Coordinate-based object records
··········

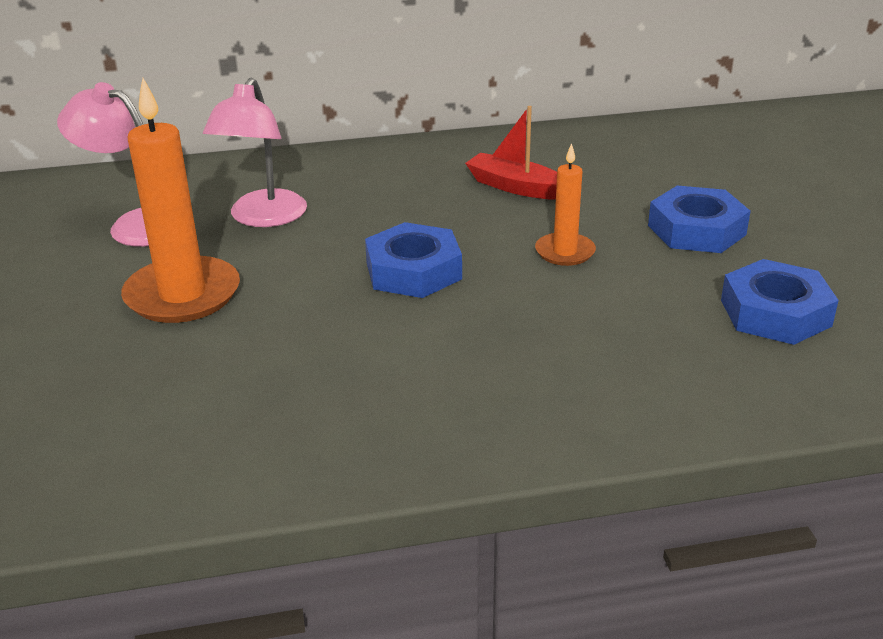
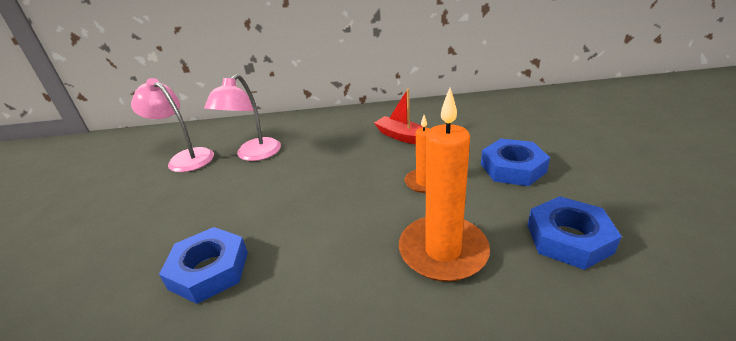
camera: 10 degrees right, 0 degrees up
(182, 295) = (184, 206): orange candle -> orange candle (443, 251)
(413, 271) = (325, 194): blue nut -> blue nut (209, 270)

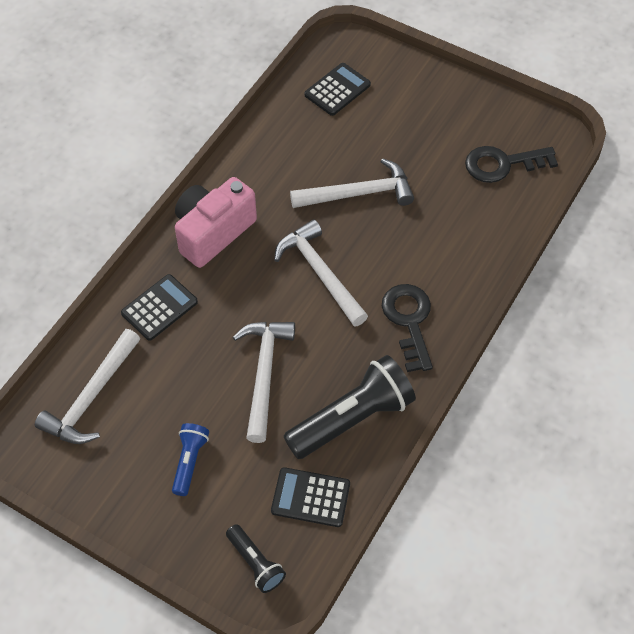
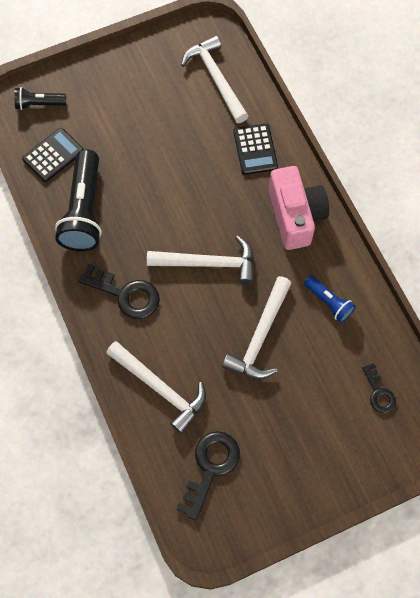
camera: 125 degrees right, 10 degrees up
(189, 462) = (129, 106): blue flashlight -> blue flashlight (328, 302)
(264, 374) = (156, 180): white hammer -> white hammer (160, 388)
(337, 90) = (379, 393): black calculator -> black key

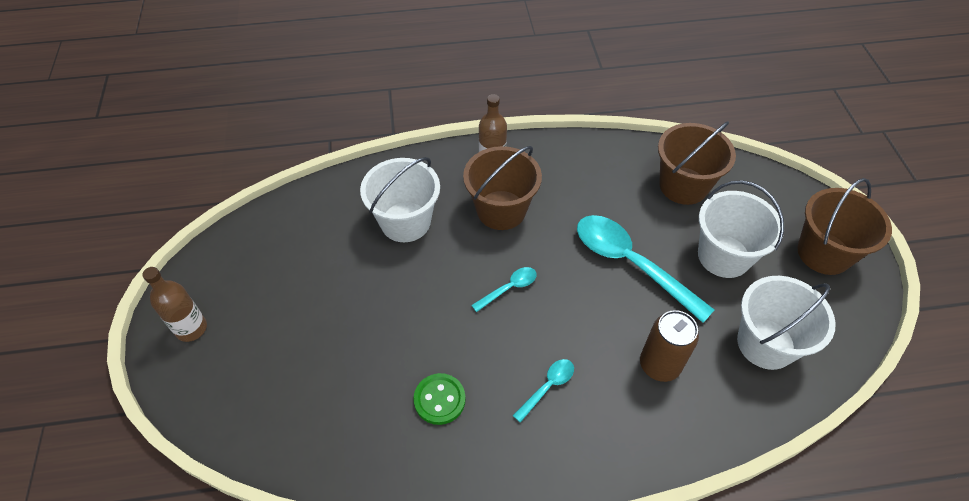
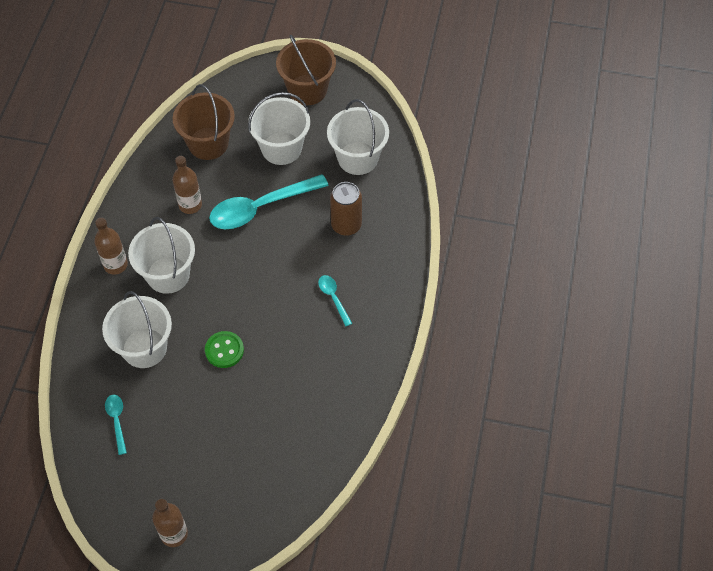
camera: 70 degrees left, 5 degrees up
(439, 399) = (314, 368): green button -> green button (224, 350)
(501, 210) = (168, 275): brown bucket -> white bucket
(509, 288) = (244, 294): turquoise spoon -> turquoise spoon (117, 421)
(596, 198) = (190, 205): none -> brown bottle

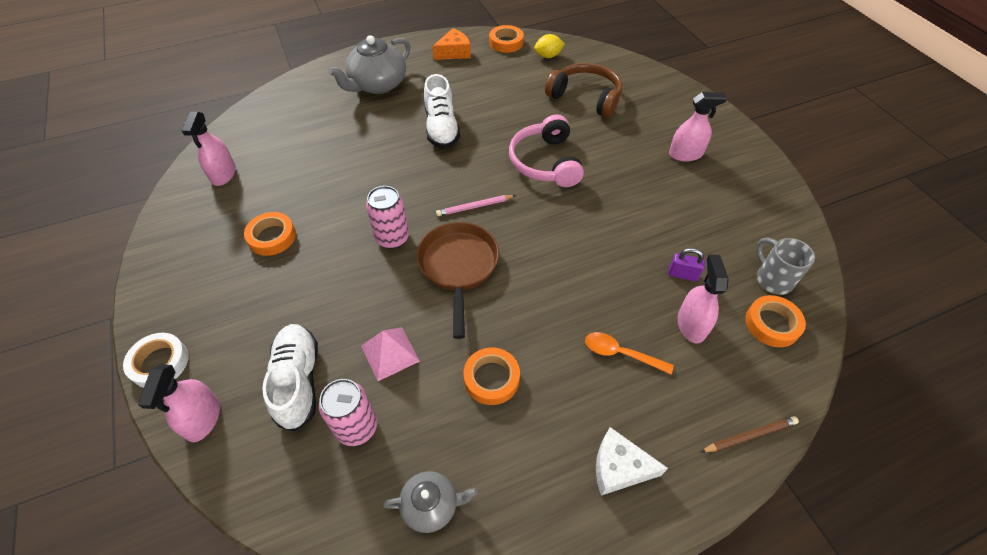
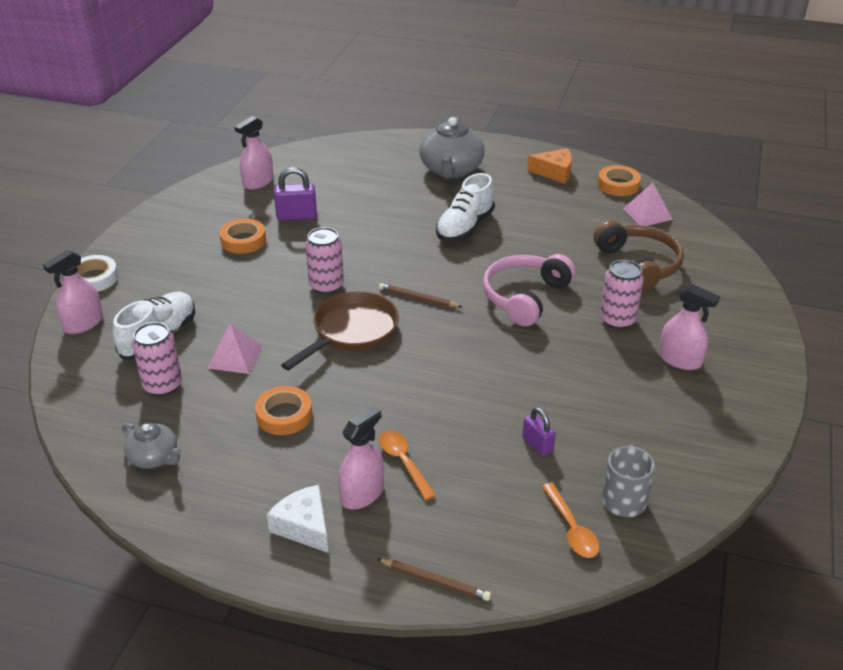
camera: 40 degrees right, 15 degrees down
(295, 188) = (296, 216): none -> purple padlock
(377, 85) = (451, 170): grey teapot -> grey teapot turned 75 degrees counterclockwise
(474, 207) = (418, 298): pink pencil -> brown pencil
(548, 56) = (647, 214): yellow lemon -> pink pyramid
(619, 146) = (617, 320): none -> pink can
(691, 325) = (493, 482): pink spray bottle -> pink spray bottle (362, 494)
(772, 324) = (571, 528): orange tape -> orange spoon

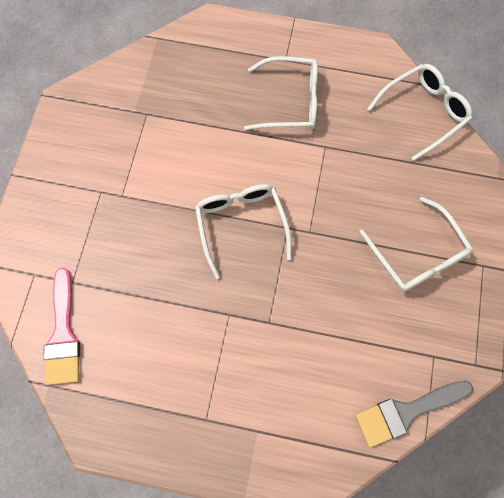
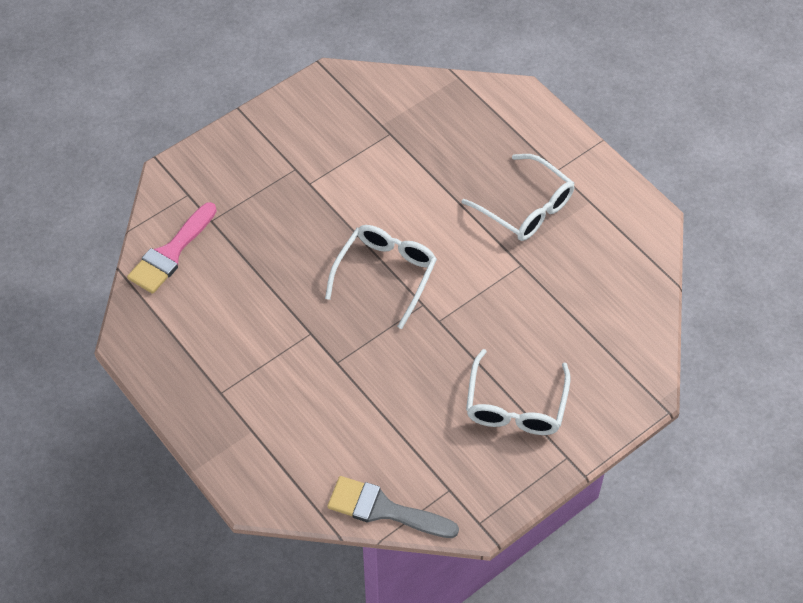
camera: 40 degrees right, 15 degrees down
(423, 112) = (642, 299): white glasses -> none

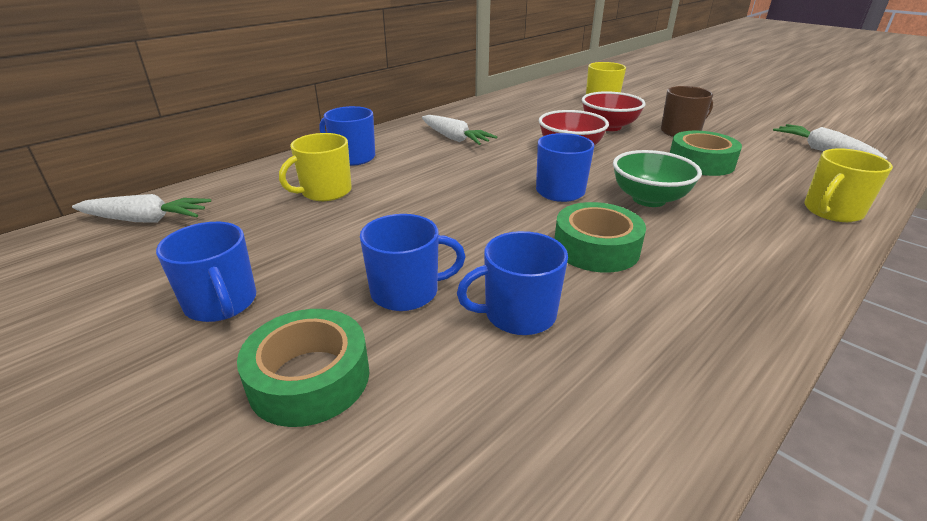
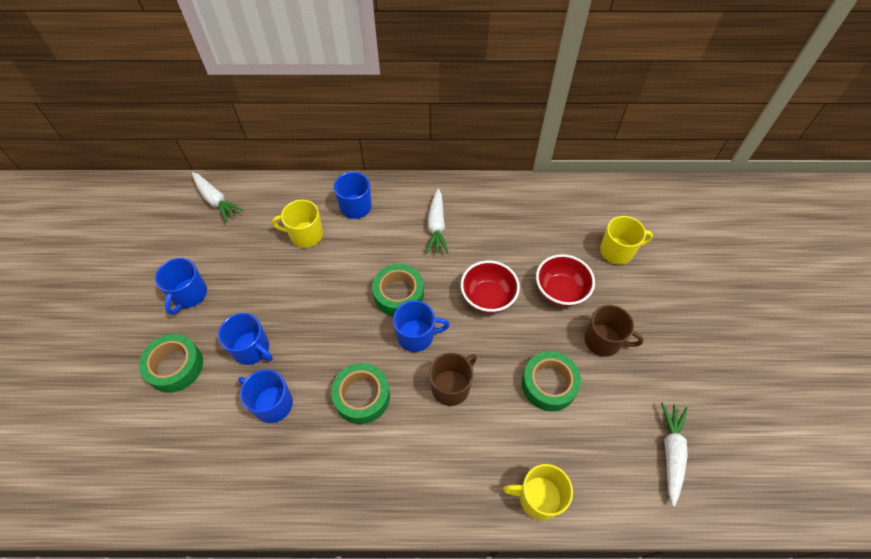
camera: 45 degrees right, 25 degrees up
(496, 179) = (399, 294): none -> green tape
(649, 199) = (451, 387): green bowl -> brown mug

··········

What this task involves
Output only the stretch above from the line with "(439, 399) = (314, 368): green" through the line with "(496, 179) = (399, 294): none -> green tape", reproduced exactly. Exclude pictures.

Output of the exercise
(439, 399) = (314, 368): green button -> green button (224, 350)
(501, 210) = (168, 275): brown bucket -> white bucket
(509, 288) = (244, 294): turquoise spoon -> turquoise spoon (117, 421)
(596, 198) = (190, 205): none -> brown bottle

camera: 40 degrees right, 15 degrees down
(295, 188) = (296, 216): none -> purple padlock
(377, 85) = (451, 170): grey teapot -> grey teapot turned 75 degrees counterclockwise
(474, 207) = (418, 298): pink pencil -> brown pencil
(548, 56) = (647, 214): yellow lemon -> pink pyramid
(619, 146) = (617, 320): none -> pink can
(691, 325) = (493, 482): pink spray bottle -> pink spray bottle (362, 494)
(772, 324) = (571, 528): orange tape -> orange spoon

camera: 40 degrees right, 15 degrees down
(423, 112) = (642, 299): white glasses -> none

camera: 45 degrees right, 25 degrees up
(496, 179) = (399, 294): none -> green tape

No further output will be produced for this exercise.